__WORK REQUEST__.
Within the entries that follow, show each line where the word "brown" occurs.
# # # # #
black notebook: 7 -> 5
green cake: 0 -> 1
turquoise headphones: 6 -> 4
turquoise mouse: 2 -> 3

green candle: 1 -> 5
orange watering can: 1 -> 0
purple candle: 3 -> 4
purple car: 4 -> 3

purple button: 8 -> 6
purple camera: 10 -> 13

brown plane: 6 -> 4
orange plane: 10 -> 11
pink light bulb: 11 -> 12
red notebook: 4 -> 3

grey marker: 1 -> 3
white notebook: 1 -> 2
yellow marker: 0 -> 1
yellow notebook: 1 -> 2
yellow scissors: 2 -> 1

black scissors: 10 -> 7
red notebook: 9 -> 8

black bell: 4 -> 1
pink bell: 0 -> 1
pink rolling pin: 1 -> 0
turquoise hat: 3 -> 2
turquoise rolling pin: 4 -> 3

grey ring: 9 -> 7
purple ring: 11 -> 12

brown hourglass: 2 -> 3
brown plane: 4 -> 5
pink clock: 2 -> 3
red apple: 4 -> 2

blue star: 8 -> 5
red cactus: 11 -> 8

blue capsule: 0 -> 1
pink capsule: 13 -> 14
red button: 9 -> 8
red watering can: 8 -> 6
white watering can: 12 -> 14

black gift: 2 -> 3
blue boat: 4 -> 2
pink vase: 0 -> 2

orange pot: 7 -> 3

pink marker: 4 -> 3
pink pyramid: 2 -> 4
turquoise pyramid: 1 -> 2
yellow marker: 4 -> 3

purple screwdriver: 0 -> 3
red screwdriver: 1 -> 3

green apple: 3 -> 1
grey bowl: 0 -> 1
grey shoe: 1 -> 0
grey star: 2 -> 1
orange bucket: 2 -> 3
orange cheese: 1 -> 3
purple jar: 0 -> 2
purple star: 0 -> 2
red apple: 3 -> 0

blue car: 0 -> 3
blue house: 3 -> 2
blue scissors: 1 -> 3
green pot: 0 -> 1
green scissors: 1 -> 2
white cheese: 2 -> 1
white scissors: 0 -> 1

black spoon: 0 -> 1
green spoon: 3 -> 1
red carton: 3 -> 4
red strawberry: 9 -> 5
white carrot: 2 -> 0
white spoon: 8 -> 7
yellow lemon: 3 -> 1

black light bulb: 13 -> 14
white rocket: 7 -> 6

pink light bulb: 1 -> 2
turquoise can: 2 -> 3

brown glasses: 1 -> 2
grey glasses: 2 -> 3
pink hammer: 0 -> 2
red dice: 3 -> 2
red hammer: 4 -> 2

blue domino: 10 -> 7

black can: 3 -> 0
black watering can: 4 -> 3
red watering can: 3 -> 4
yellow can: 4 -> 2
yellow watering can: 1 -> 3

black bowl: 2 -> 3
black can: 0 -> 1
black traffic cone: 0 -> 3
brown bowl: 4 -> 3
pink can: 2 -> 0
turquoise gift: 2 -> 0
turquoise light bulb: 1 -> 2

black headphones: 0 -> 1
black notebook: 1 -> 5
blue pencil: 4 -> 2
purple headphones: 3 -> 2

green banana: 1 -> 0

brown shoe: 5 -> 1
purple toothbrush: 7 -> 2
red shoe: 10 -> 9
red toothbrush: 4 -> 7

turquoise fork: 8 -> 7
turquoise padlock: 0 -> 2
# # # # #
__SOLUTION TO THIS EXERCISE__.
brown plane: 6 -> 4
brown hourglass: 2 -> 3
brown plane: 4 -> 5
brown glasses: 1 -> 2
brown bowl: 4 -> 3
brown shoe: 5 -> 1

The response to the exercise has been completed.